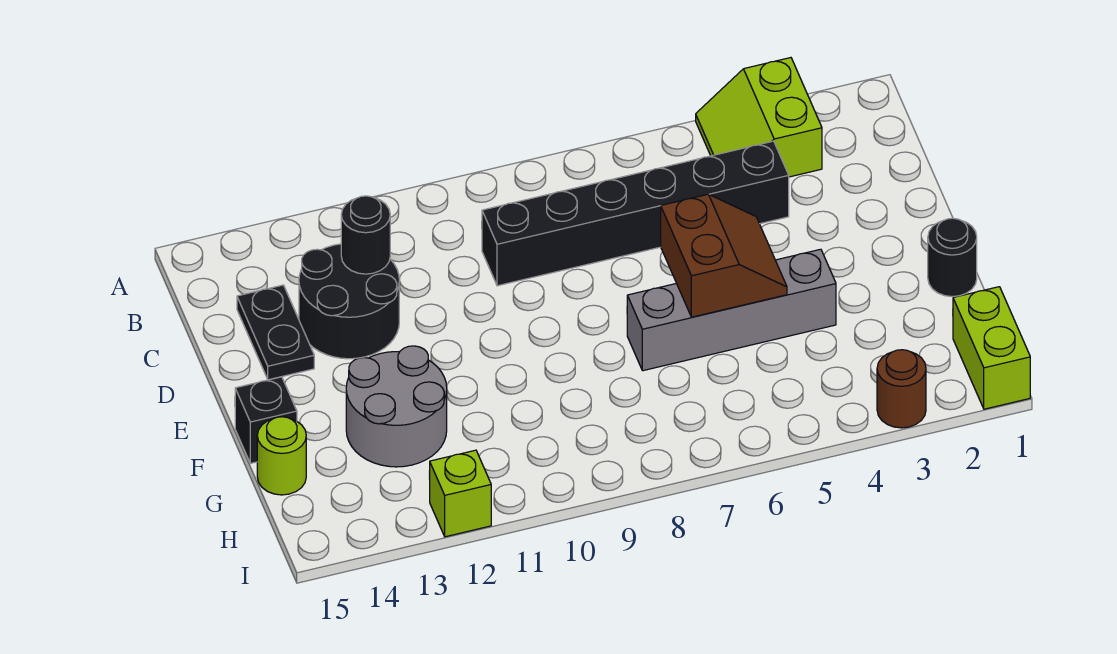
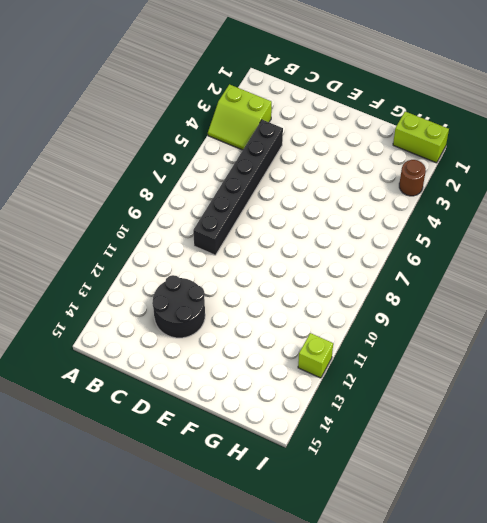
none -> black plate C14:D14 level 1
none -> black round brick F1 level 1
none -> grey brick F4:F7 level 1

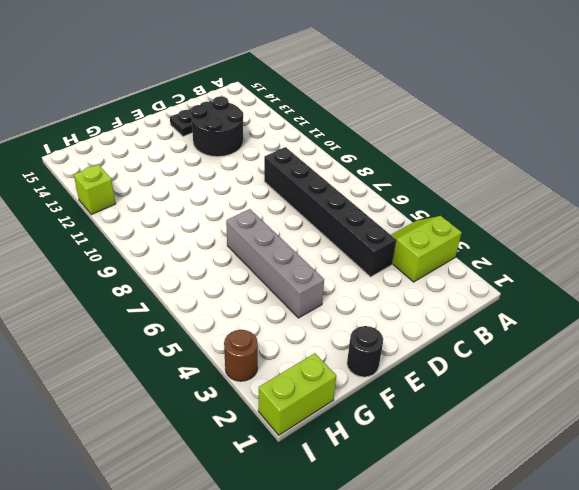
none -> grey round brick F12:G13 level 1
none -> black brick F15 level 1
none -> lime round brick G15 level 1

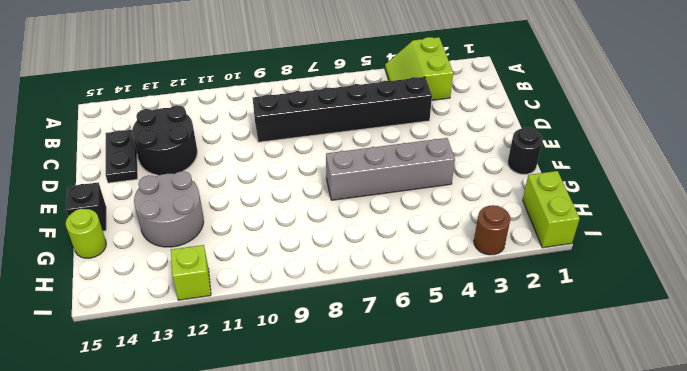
none -> black round brick C12 level 2
none -> brown slope E5:F6 level 2 top 6

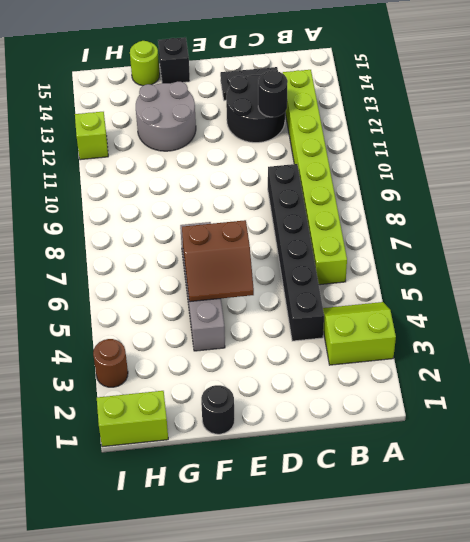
lime brick B6:B13 level 1 -> none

----

Aim of the exercise:
Output the full listing verbatim; pictures stay out.

Written response:
none -> black plate C14:D14 level 1
none -> black round brick F1 level 1
none -> grey brick F4:F7 level 1

none -> grey round brick F12:G13 level 1
none -> black brick F15 level 1
none -> lime round brick G15 level 1

none -> black round brick C12 level 2
none -> brown slope E5:F6 level 2 top 6

lime brick B6:B13 level 1 -> none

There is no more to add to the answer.